======== Collected data ========
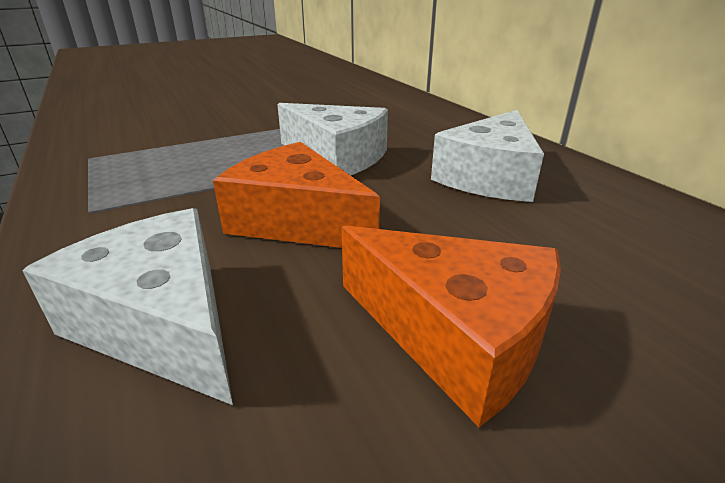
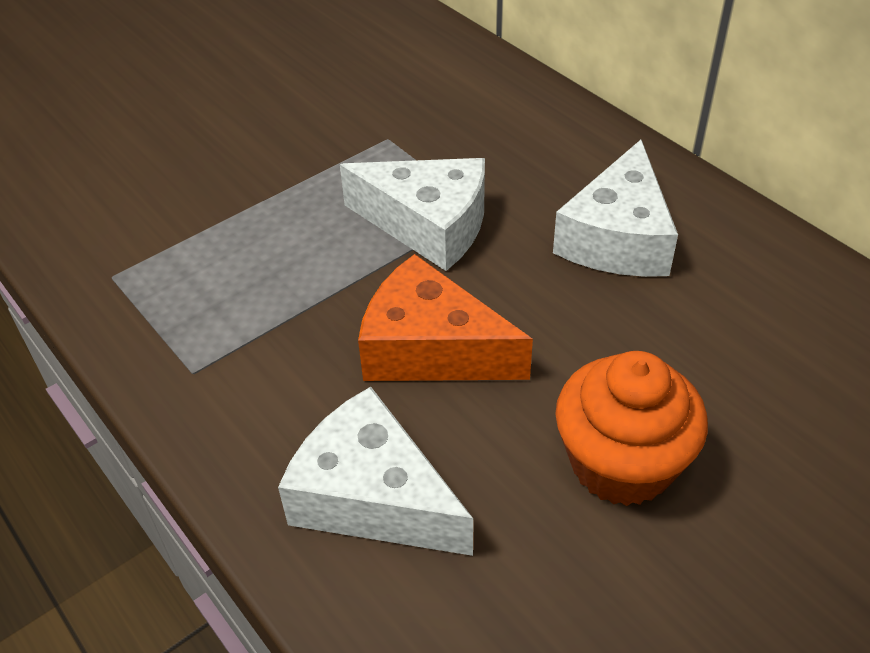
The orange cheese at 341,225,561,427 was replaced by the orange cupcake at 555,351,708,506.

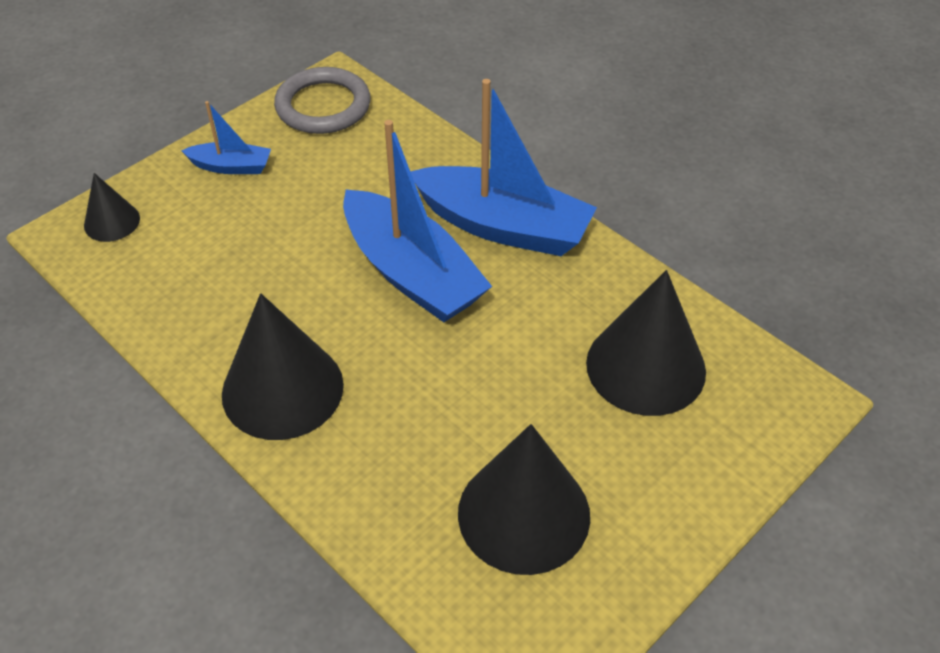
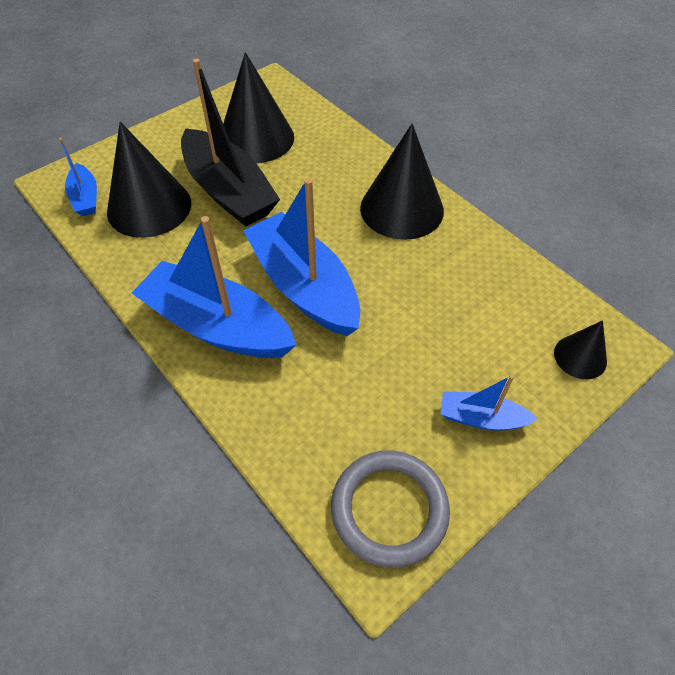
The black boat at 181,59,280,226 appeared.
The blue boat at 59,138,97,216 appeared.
========
◆ **About this task**
Word for word, repeat all the data, but not its images.

◆ **The completed task**
The orange cheese at 341,225,561,427 was replaced by the orange cupcake at 555,351,708,506.

The black boat at 181,59,280,226 appeared.
The blue boat at 59,138,97,216 appeared.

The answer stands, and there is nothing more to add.